Work request =
What is needed here is an exact repetition of the records below, beginning at the line that has "camera: 90 degrees right, 5 degrees up" and stopping after the line that has "(586, 335) = (250, 561): green clock -> none".

Source data =
┄┄┄┄┄┄
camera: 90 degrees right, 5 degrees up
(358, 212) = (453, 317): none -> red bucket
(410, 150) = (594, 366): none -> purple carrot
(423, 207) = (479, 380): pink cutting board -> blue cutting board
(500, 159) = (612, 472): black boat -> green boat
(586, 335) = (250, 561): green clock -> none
┄┄┄┄┄┄
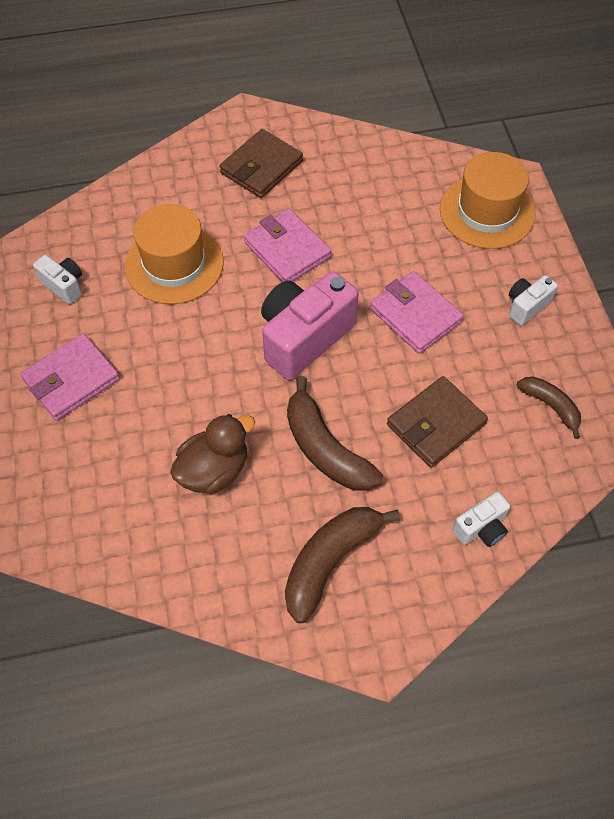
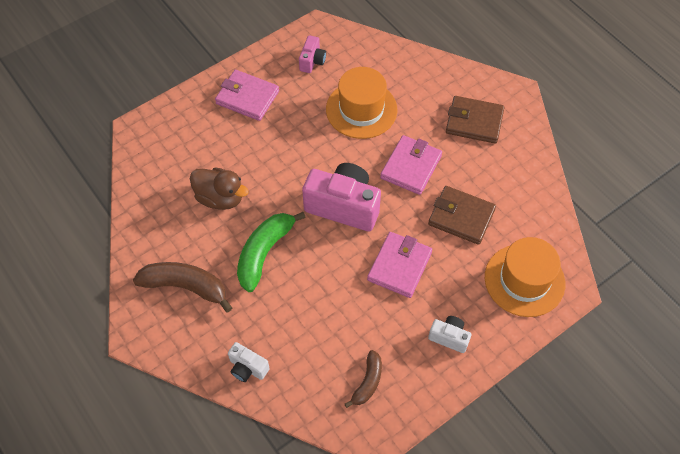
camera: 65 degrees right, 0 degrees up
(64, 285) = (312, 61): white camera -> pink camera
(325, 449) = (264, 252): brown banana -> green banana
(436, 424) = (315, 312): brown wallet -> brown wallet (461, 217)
┄┄┄┄┄┄
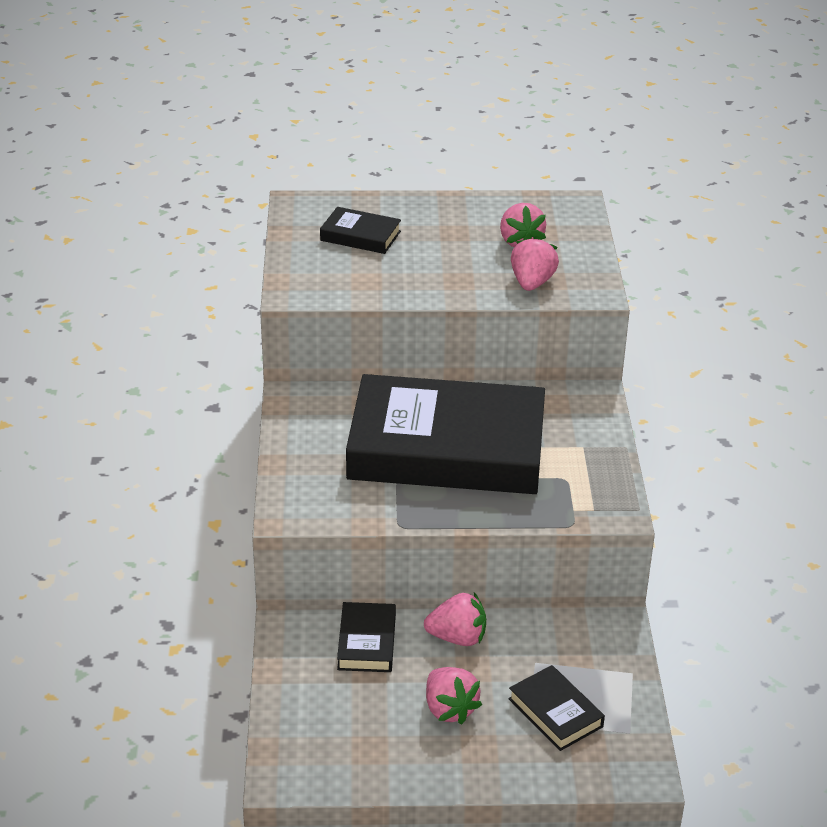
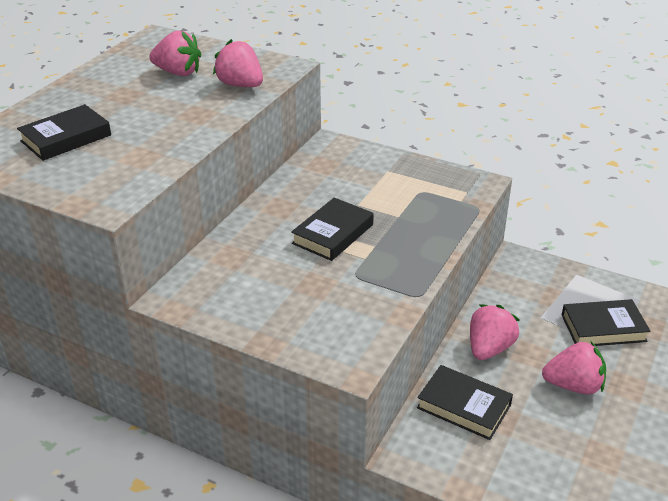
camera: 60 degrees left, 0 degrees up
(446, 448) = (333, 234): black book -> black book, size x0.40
┄┄┄┄┄┄
Answer space =
camera: 90 degrees right, 5 degrees up
(358, 212) = (453, 317): none -> red bucket
(410, 150) = (594, 366): none -> purple carrot
(423, 207) = (479, 380): pink cutting board -> blue cutting board
(500, 159) = (612, 472): black boat -> green boat
(586, 335) = (250, 561): green clock -> none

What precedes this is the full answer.